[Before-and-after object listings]
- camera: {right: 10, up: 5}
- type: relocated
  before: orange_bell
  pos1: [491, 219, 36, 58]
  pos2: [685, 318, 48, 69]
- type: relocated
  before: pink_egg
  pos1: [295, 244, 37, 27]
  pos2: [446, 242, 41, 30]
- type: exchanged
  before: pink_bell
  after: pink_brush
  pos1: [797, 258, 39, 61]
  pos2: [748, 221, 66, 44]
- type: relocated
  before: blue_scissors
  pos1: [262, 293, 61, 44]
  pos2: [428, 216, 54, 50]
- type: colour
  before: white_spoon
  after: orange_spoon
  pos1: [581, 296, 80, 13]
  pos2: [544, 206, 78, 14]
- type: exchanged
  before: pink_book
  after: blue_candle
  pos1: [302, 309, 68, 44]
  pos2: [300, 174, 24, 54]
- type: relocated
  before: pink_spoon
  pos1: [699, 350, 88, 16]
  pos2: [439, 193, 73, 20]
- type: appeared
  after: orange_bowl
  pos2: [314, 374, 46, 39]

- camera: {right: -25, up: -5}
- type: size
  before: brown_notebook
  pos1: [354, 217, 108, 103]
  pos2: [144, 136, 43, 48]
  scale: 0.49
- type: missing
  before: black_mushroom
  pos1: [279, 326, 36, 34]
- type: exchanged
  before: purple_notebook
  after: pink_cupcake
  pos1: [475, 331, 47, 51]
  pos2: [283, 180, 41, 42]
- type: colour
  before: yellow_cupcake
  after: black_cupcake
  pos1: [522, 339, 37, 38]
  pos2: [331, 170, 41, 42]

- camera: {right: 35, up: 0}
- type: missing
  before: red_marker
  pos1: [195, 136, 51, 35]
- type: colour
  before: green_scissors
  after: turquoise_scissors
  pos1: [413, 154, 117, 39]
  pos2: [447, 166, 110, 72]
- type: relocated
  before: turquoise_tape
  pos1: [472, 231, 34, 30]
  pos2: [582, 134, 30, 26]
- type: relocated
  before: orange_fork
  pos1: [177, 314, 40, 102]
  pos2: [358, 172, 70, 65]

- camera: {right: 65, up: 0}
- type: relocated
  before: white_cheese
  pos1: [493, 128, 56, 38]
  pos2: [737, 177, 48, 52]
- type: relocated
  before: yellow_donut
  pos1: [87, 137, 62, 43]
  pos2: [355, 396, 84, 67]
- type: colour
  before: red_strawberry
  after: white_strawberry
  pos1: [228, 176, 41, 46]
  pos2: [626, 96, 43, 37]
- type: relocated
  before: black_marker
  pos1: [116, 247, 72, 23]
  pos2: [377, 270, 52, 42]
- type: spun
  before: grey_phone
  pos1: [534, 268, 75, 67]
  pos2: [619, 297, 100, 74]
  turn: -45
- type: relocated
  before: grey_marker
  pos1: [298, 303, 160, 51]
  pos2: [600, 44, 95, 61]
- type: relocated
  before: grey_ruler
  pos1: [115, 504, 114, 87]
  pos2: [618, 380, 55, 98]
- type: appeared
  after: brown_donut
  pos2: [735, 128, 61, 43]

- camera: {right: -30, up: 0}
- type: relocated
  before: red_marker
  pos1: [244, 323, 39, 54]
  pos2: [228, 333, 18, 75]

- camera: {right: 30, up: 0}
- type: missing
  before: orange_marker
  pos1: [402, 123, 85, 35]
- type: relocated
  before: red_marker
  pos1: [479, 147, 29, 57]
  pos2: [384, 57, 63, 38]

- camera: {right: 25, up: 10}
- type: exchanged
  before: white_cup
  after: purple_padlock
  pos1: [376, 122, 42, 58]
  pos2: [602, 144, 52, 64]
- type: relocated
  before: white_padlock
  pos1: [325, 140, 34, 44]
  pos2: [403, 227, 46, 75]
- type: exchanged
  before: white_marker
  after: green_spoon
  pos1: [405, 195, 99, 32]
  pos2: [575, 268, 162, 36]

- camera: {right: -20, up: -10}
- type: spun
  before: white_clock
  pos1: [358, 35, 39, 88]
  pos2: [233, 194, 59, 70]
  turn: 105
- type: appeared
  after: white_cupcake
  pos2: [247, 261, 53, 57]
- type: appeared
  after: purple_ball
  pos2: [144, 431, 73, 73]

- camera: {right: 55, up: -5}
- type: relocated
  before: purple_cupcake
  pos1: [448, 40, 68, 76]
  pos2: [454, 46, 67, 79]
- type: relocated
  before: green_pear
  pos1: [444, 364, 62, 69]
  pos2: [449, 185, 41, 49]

**Your goal**
Return the entries above exactly as they were written.

**Solution to the problem**
- camera: {right: 10, up: 5}
- type: relocated
  before: orange_bell
  pos1: [491, 219, 36, 58]
  pos2: [685, 318, 48, 69]
- type: relocated
  before: pink_egg
  pos1: [295, 244, 37, 27]
  pos2: [446, 242, 41, 30]
- type: exchanged
  before: pink_bell
  after: pink_brush
  pos1: [797, 258, 39, 61]
  pos2: [748, 221, 66, 44]
- type: relocated
  before: blue_scissors
  pos1: [262, 293, 61, 44]
  pos2: [428, 216, 54, 50]
- type: colour
  before: white_spoon
  after: orange_spoon
  pos1: [581, 296, 80, 13]
  pos2: [544, 206, 78, 14]
- type: exchanged
  before: pink_book
  after: blue_candle
  pos1: [302, 309, 68, 44]
  pos2: [300, 174, 24, 54]
- type: relocated
  before: pink_spoon
  pos1: [699, 350, 88, 16]
  pos2: [439, 193, 73, 20]
- type: appeared
  after: orange_bowl
  pos2: [314, 374, 46, 39]

- camera: {right: -25, up: -5}
- type: size
  before: brown_notebook
  pos1: [354, 217, 108, 103]
  pos2: [144, 136, 43, 48]
  scale: 0.49
- type: missing
  before: black_mushroom
  pos1: [279, 326, 36, 34]
- type: exchanged
  before: purple_notebook
  after: pink_cupcake
  pos1: [475, 331, 47, 51]
  pos2: [283, 180, 41, 42]
- type: colour
  before: yellow_cupcake
  after: black_cupcake
  pos1: [522, 339, 37, 38]
  pos2: [331, 170, 41, 42]

- camera: {right: 35, up: 0}
- type: missing
  before: red_marker
  pos1: [195, 136, 51, 35]
- type: colour
  before: green_scissors
  after: turquoise_scissors
  pos1: [413, 154, 117, 39]
  pos2: [447, 166, 110, 72]
- type: relocated
  before: turquoise_tape
  pos1: [472, 231, 34, 30]
  pos2: [582, 134, 30, 26]
- type: relocated
  before: orange_fork
  pos1: [177, 314, 40, 102]
  pos2: [358, 172, 70, 65]

- camera: {right: 65, up: 0}
- type: relocated
  before: white_cheese
  pos1: [493, 128, 56, 38]
  pos2: [737, 177, 48, 52]
- type: relocated
  before: yellow_donut
  pos1: [87, 137, 62, 43]
  pos2: [355, 396, 84, 67]
- type: colour
  before: red_strawberry
  after: white_strawberry
  pos1: [228, 176, 41, 46]
  pos2: [626, 96, 43, 37]
- type: relocated
  before: black_marker
  pos1: [116, 247, 72, 23]
  pos2: [377, 270, 52, 42]
- type: spun
  before: grey_phone
  pos1: [534, 268, 75, 67]
  pos2: [619, 297, 100, 74]
  turn: -45
- type: relocated
  before: grey_marker
  pos1: [298, 303, 160, 51]
  pos2: [600, 44, 95, 61]
- type: relocated
  before: grey_ruler
  pos1: [115, 504, 114, 87]
  pos2: [618, 380, 55, 98]
- type: appeared
  after: brown_donut
  pos2: [735, 128, 61, 43]

- camera: {right: -30, up: 0}
- type: relocated
  before: red_marker
  pos1: [244, 323, 39, 54]
  pos2: [228, 333, 18, 75]

- camera: {right: 30, up: 0}
- type: missing
  before: orange_marker
  pos1: [402, 123, 85, 35]
- type: relocated
  before: red_marker
  pos1: [479, 147, 29, 57]
  pos2: [384, 57, 63, 38]

- camera: {right: 25, up: 10}
- type: exchanged
  before: white_cup
  after: purple_padlock
  pos1: [376, 122, 42, 58]
  pos2: [602, 144, 52, 64]
- type: relocated
  before: white_padlock
  pos1: [325, 140, 34, 44]
  pos2: [403, 227, 46, 75]
- type: exchanged
  before: white_marker
  after: green_spoon
  pos1: [405, 195, 99, 32]
  pos2: [575, 268, 162, 36]

- camera: {right: -20, up: -10}
- type: spun
  before: white_clock
  pos1: [358, 35, 39, 88]
  pos2: [233, 194, 59, 70]
  turn: 105
- type: appeared
  after: white_cupcake
  pos2: [247, 261, 53, 57]
- type: appeared
  after: purple_ball
  pos2: [144, 431, 73, 73]

- camera: {right: 55, up: -5}
- type: relocated
  before: purple_cupcake
  pos1: [448, 40, 68, 76]
  pos2: [454, 46, 67, 79]
- type: relocated
  before: green_pear
  pos1: [444, 364, 62, 69]
  pos2: [449, 185, 41, 49]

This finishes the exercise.